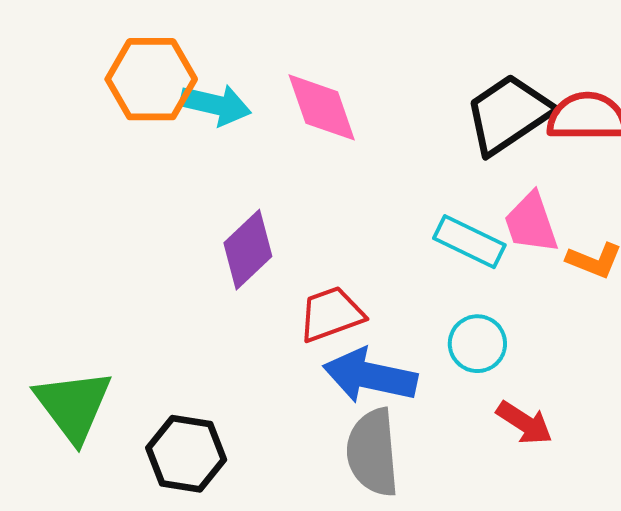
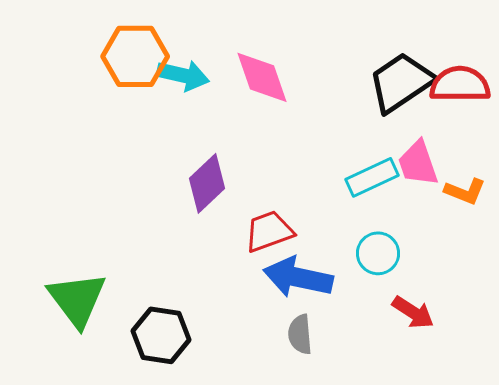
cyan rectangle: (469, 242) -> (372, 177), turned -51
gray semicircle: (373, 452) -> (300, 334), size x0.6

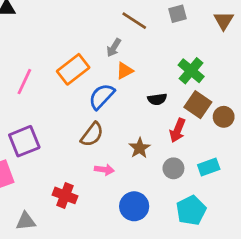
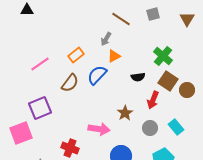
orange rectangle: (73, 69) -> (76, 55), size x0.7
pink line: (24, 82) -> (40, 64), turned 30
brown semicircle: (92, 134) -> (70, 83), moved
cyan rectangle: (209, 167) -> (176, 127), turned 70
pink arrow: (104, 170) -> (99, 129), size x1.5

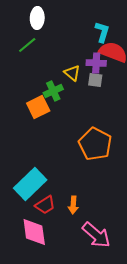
——————
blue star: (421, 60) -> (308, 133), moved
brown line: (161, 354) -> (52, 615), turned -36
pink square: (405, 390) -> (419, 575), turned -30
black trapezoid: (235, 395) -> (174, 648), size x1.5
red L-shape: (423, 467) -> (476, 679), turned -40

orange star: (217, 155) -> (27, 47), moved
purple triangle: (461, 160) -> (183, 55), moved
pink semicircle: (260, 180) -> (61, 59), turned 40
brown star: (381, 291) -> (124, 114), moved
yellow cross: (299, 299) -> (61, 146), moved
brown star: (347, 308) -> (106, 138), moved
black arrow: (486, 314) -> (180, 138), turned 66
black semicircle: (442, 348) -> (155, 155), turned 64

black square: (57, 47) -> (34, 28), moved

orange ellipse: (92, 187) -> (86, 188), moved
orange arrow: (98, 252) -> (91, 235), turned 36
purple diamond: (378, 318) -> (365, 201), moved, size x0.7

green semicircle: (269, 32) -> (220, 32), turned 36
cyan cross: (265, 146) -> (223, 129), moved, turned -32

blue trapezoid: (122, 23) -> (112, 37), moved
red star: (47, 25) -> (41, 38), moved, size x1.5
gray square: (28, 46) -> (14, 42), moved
——————
» **Instructions for the task**:
Copy range, inclusive: the line holding "black semicircle: (442, 348)" to the line holding "gray square: (28, 46) -> (14, 42), moved". Reproduce exactly those lines of the records above and no others.

» **Reply**:
black semicircle: (442, 348) -> (155, 155), turned 64

black square: (57, 47) -> (34, 28), moved

orange ellipse: (92, 187) -> (86, 188), moved
orange arrow: (98, 252) -> (91, 235), turned 36
purple diamond: (378, 318) -> (365, 201), moved, size x0.7

green semicircle: (269, 32) -> (220, 32), turned 36
cyan cross: (265, 146) -> (223, 129), moved, turned -32

blue trapezoid: (122, 23) -> (112, 37), moved
red star: (47, 25) -> (41, 38), moved, size x1.5
gray square: (28, 46) -> (14, 42), moved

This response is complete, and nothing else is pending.